## ACTIVITY:
Pick every line from the data below that contains the string "brown" and copy it.

## RECORDS PROVIDED:
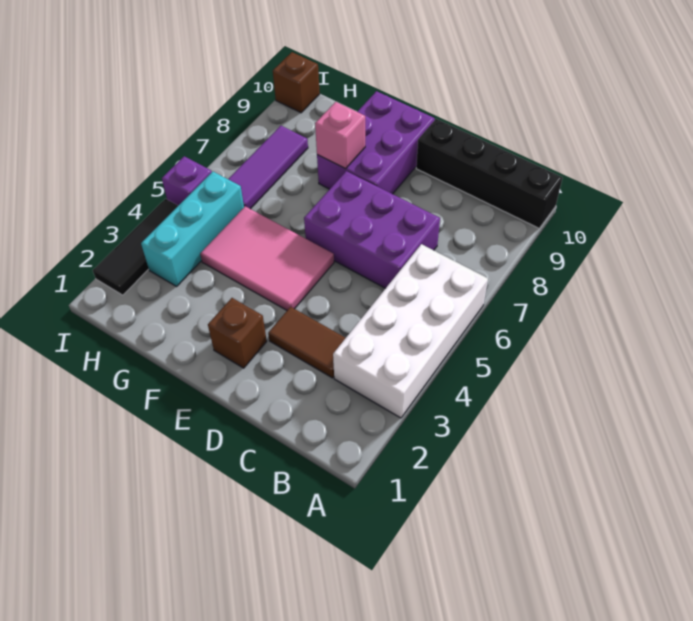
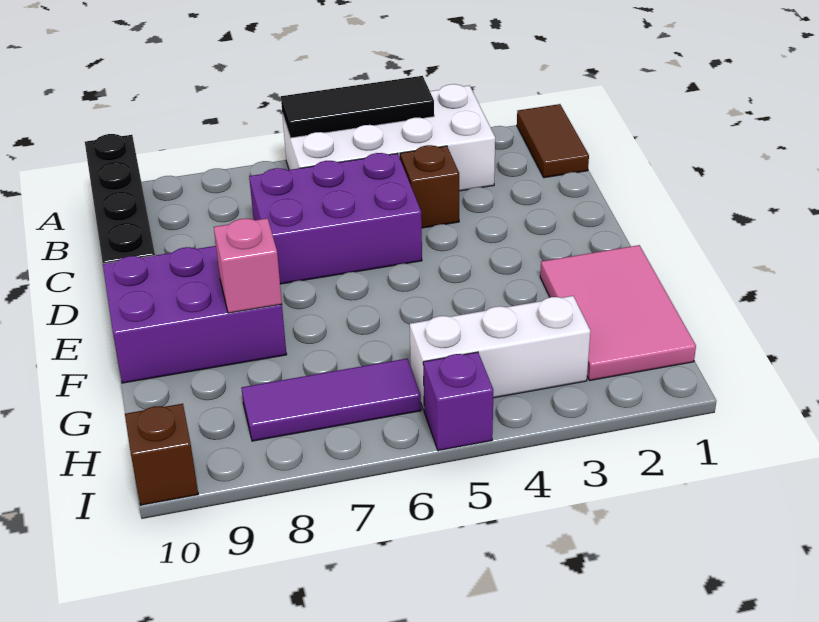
brown tile C3:D3 level 1 -> brown tile A1:B1 level 1
purple brick C6:E7 level 1 -> purple brick C5:D7 level 1
brown brick E2 level 1 -> brown brick C4 level 1
pink tile E4:G5 level 1 -> pink tile F1:H2 level 1
cyan brick H3:H5 level 1 -> white brick H3:H5 level 1
black tile I2:I4 level 1 -> black tile A4:A6 level 2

## RESPONSE TO THIS TASK:
brown tile C3:D3 level 1 -> brown tile A1:B1 level 1
brown brick E2 level 1 -> brown brick C4 level 1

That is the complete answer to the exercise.